* [Task to complete] What is needed is an exact transcription of every record, minus the pictures.

——————————

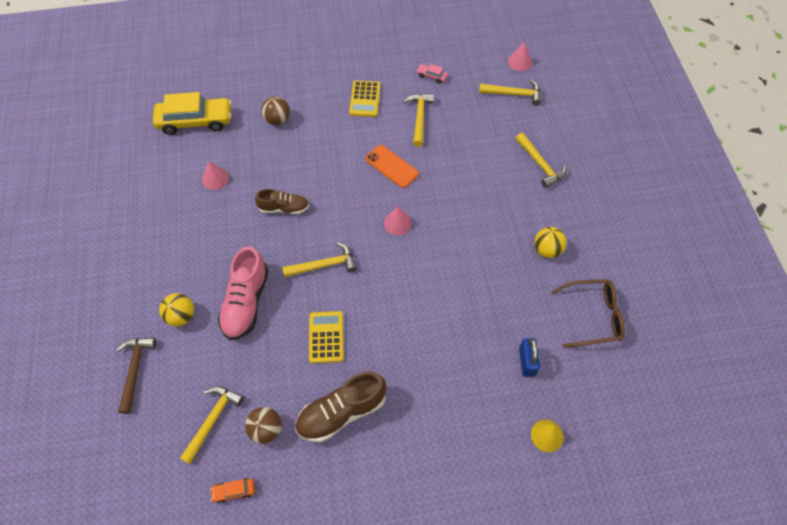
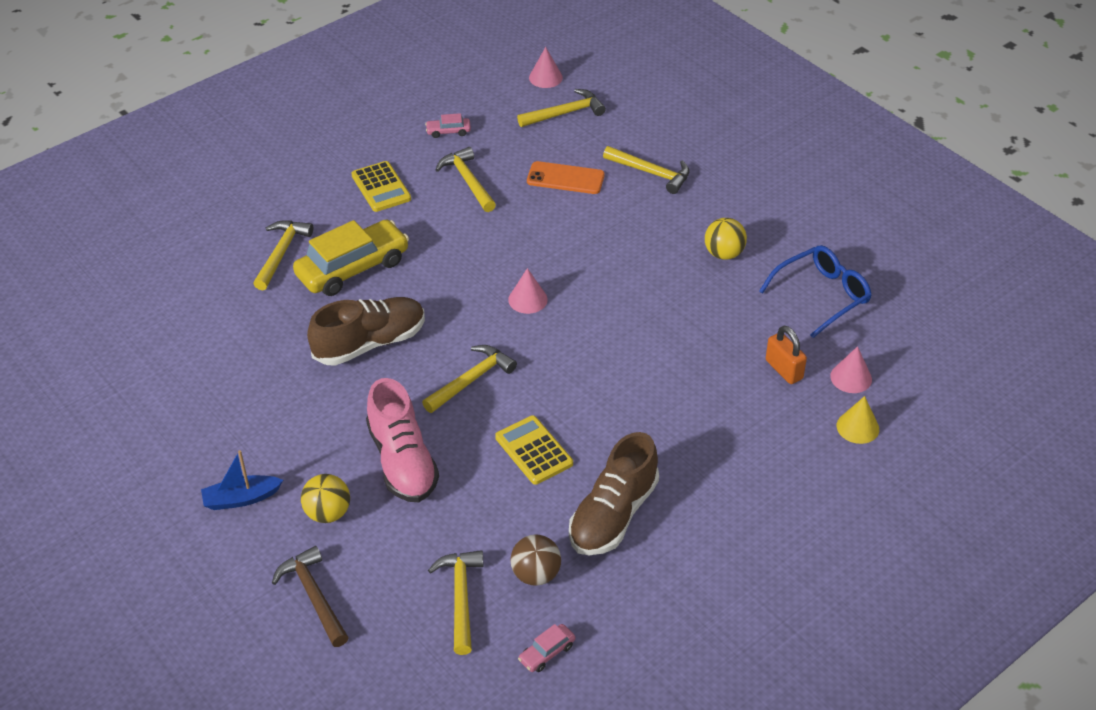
camera: 30 degrees left, 15 degrees down
(143, 280) = (241, 499): none -> blue boat
(195, 121) = (165, 299): yellow car -> yellow car (353, 268)
(215, 178) = (249, 350): pink cone -> pink cone (851, 377)
(234, 491) = (547, 653): orange car -> pink car
(277, 120) = (281, 253): brown ball -> yellow hammer
(284, 208) = (370, 343): brown shoe -> brown shoe, size x1.61
(391, 166) = (473, 245): orange phone -> orange phone (565, 178)
(526, 362) = (784, 369): blue padlock -> orange padlock
(593, 316) = (822, 295): brown glasses -> blue glasses

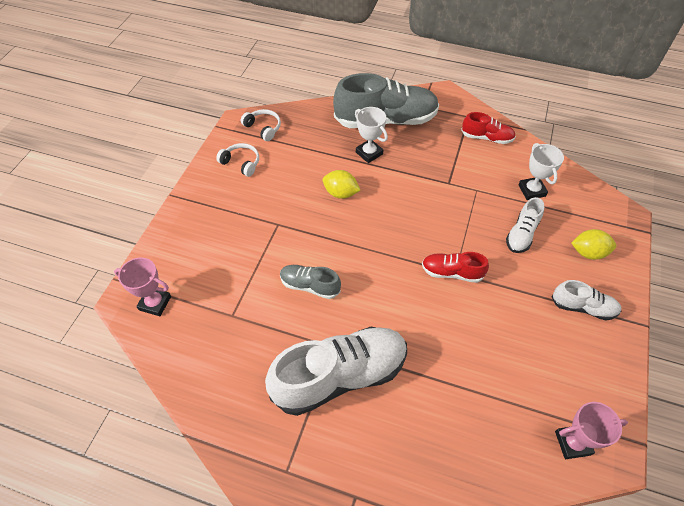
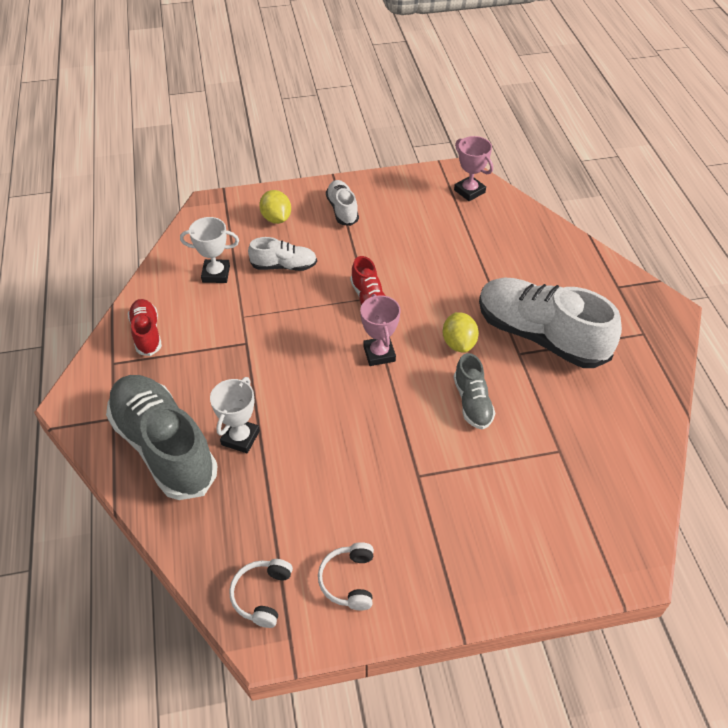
camera: 120 degrees left, 5 degrees down
(155, 303) = (610, 534): pink trophy -> pink trophy (379, 354)
(341, 193) = (328, 436): yellow lemon -> yellow lemon (458, 343)
(532, 190) = (216, 274): white trophy -> white trophy turned 45 degrees clockwise

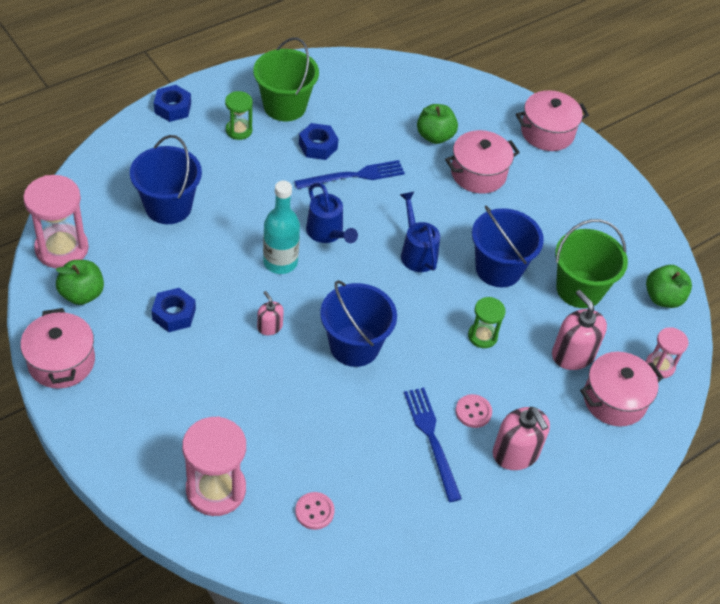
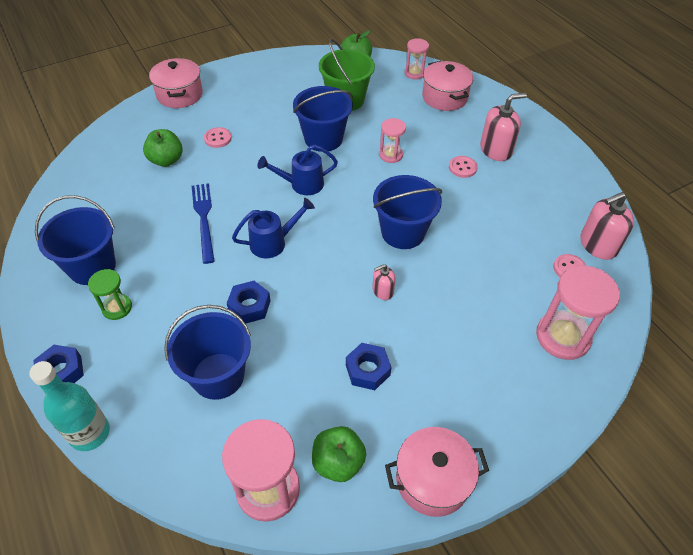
camera: 80 degrees left, 0 degrees up
(280, 262) = (305, 279): turquoise bottle -> turquoise bottle (90, 433)
(284, 106) = (92, 267): green bucket -> blue bucket
(318, 146) = (158, 243): blue nut -> blue nut (249, 306)
(431, 439) = (490, 193): blue fork -> none
(478, 173) = (218, 138): pink pot -> pink button
(482, 336) = (391, 155): green hourglass -> pink hourglass
(573, 354) = (406, 111): pink soap dispenser -> pink soap dispenser (598, 245)

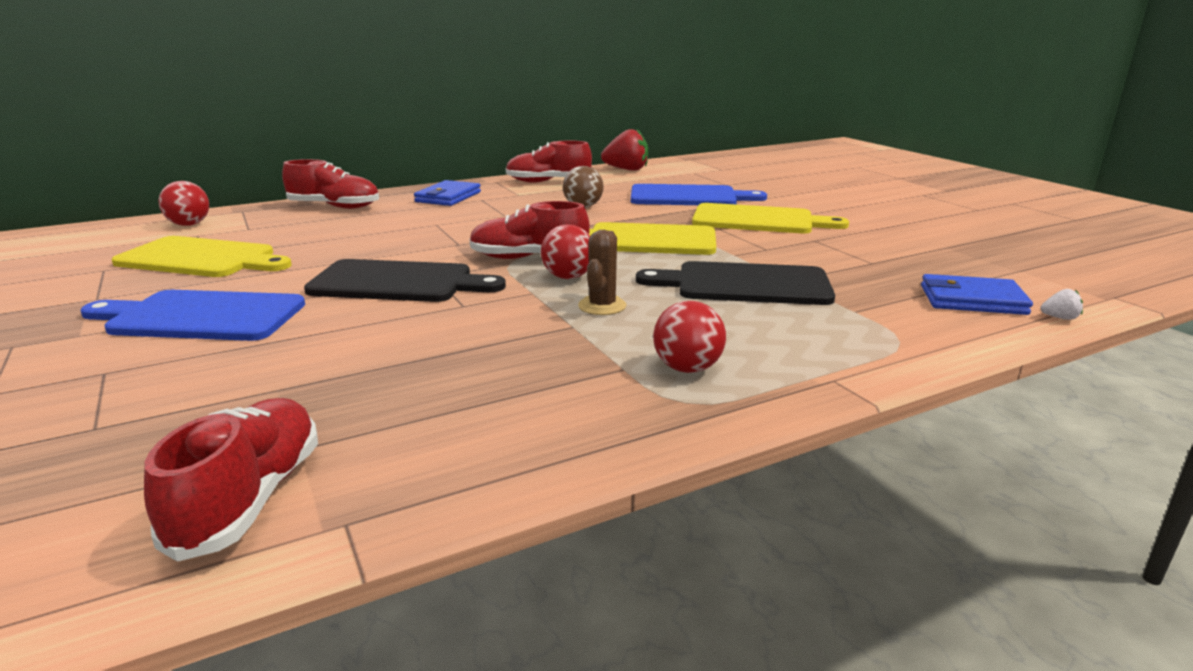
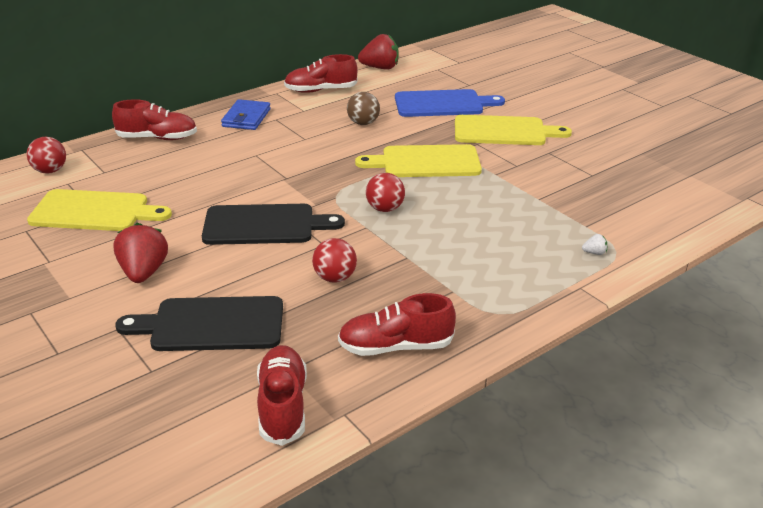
camera: 10 degrees left, 10 degrees up
(201, 317) = (144, 272): blue cutting board -> red strawberry
(529, 258) = (347, 190): red shoe -> red shoe (396, 346)
(602, 306) = (419, 236): brown cactus -> none
(687, 368) = (492, 287): red ball -> red ball (335, 278)
(745, 284) = (510, 206): black cutting board -> black cutting board (211, 325)
(972, 300) = (659, 208): blue wallet -> none
(1059, 318) = (712, 221): white strawberry -> white strawberry (594, 253)

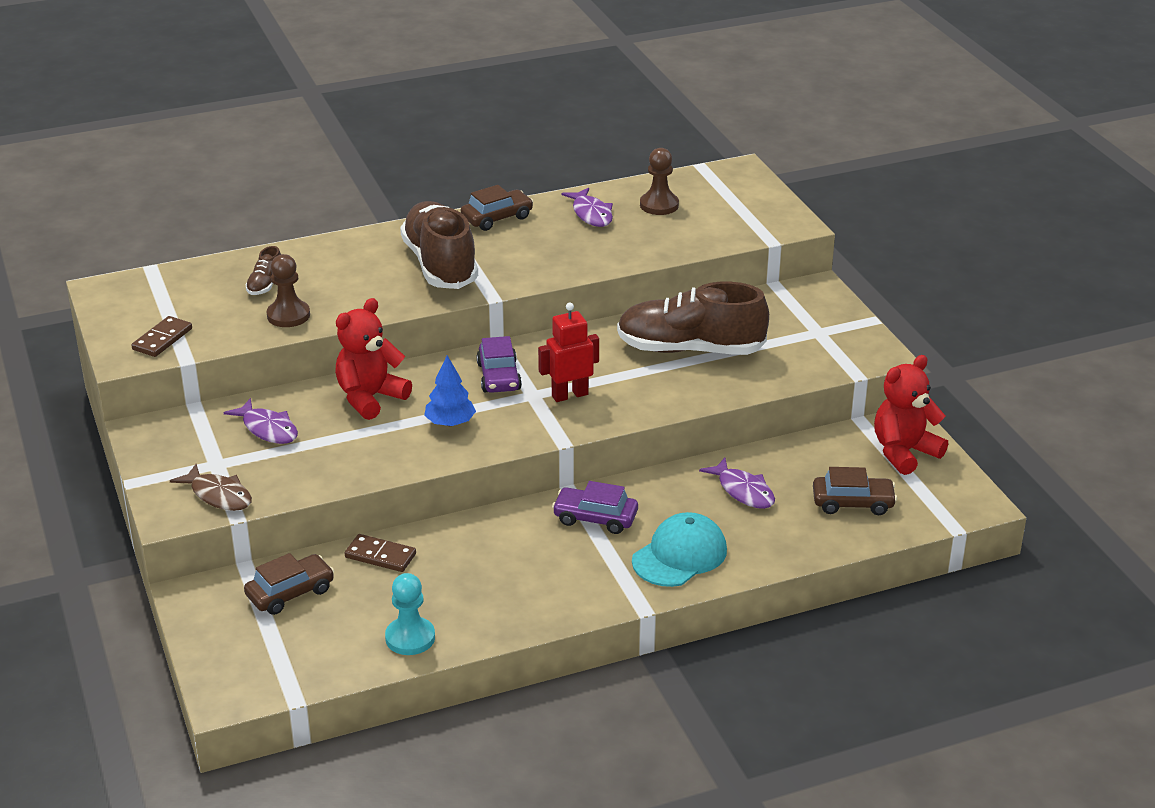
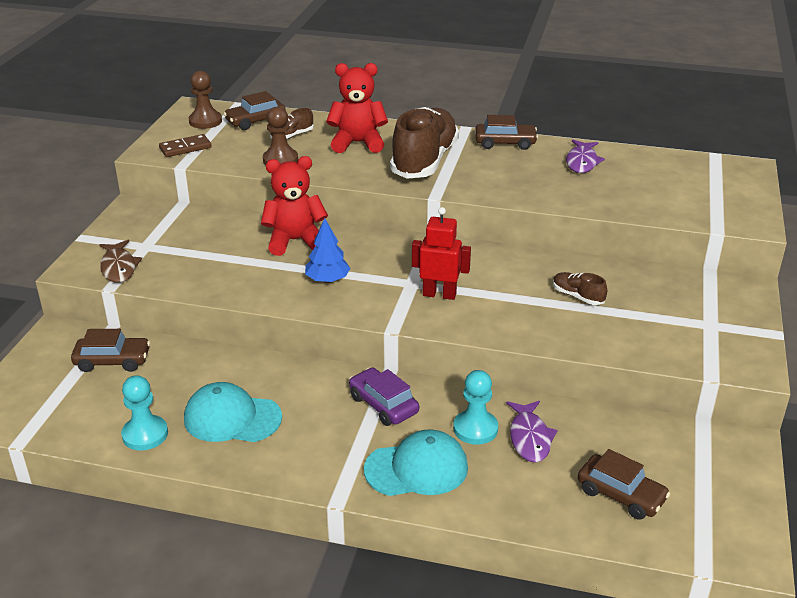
camera: 35 degrees right, 0 degrees up
(201, 281) = (255, 121): none -> brown car
(268, 429) = (204, 236): purple fish -> none
(380, 556) = (200, 362): brown domino -> none
(474, 588) = (232, 418): none -> turquoise cap
(499, 377) = (402, 260): purple car -> none
(659, 205) = (646, 172): brown pawn -> brown pawn (205, 121)
(690, 349) = (577, 296): brown shoe -> brown shoe, size x0.42
(693, 503) = (475, 429): none -> turquoise pawn
(904, 452) = (718, 470): red teddy bear -> red teddy bear (357, 143)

——————————

* [Answer box]
camera: 30 degrees left, 15 degrees down
(143, 280) = (241, 499): none -> blue boat
(195, 121) = (165, 299): yellow car -> yellow car (353, 268)
(215, 178) = (249, 350): pink cone -> pink cone (851, 377)
(234, 491) = (547, 653): orange car -> pink car
(277, 120) = (281, 253): brown ball -> yellow hammer
(284, 208) = (370, 343): brown shoe -> brown shoe, size x1.61
(391, 166) = (473, 245): orange phone -> orange phone (565, 178)
(526, 362) = (784, 369): blue padlock -> orange padlock
(593, 316) = (822, 295): brown glasses -> blue glasses

camera: 120 degrees left, 5 degrees down
(155, 303) = (610, 534): pink trophy -> pink trophy (379, 354)
(341, 193) = (328, 436): yellow lemon -> yellow lemon (458, 343)
(532, 190) = (216, 274): white trophy -> white trophy turned 45 degrees clockwise

camera: 80 degrees left, 0 degrees up
(280, 262) = (305, 279): turquoise bottle -> turquoise bottle (90, 433)
(284, 106) = (92, 267): green bucket -> blue bucket
(318, 146) = (158, 243): blue nut -> blue nut (249, 306)
(431, 439) = (490, 193): blue fork -> none
(478, 173) = (218, 138): pink pot -> pink button
(482, 336) = (391, 155): green hourglass -> pink hourglass
(573, 354) = (406, 111): pink soap dispenser -> pink soap dispenser (598, 245)

camera: 10 degrees left, 10 degrees up
(201, 317) = (144, 272): blue cutting board -> red strawberry
(529, 258) = (347, 190): red shoe -> red shoe (396, 346)
(602, 306) = (419, 236): brown cactus -> none
(687, 368) = (492, 287): red ball -> red ball (335, 278)
(745, 284) = (510, 206): black cutting board -> black cutting board (211, 325)
(972, 300) = (659, 208): blue wallet -> none
(1059, 318) = (712, 221): white strawberry -> white strawberry (594, 253)

camera: 35 degrees right, 0 degrees up
(201, 281) = (255, 121): none -> brown car
(268, 429) = (204, 236): purple fish -> none
(380, 556) = (200, 362): brown domino -> none
(474, 588) = (232, 418): none -> turquoise cap
(499, 377) = (402, 260): purple car -> none
(659, 205) = (646, 172): brown pawn -> brown pawn (205, 121)
(690, 349) = (577, 296): brown shoe -> brown shoe, size x0.42
(693, 503) = (475, 429): none -> turquoise pawn
(904, 452) = (718, 470): red teddy bear -> red teddy bear (357, 143)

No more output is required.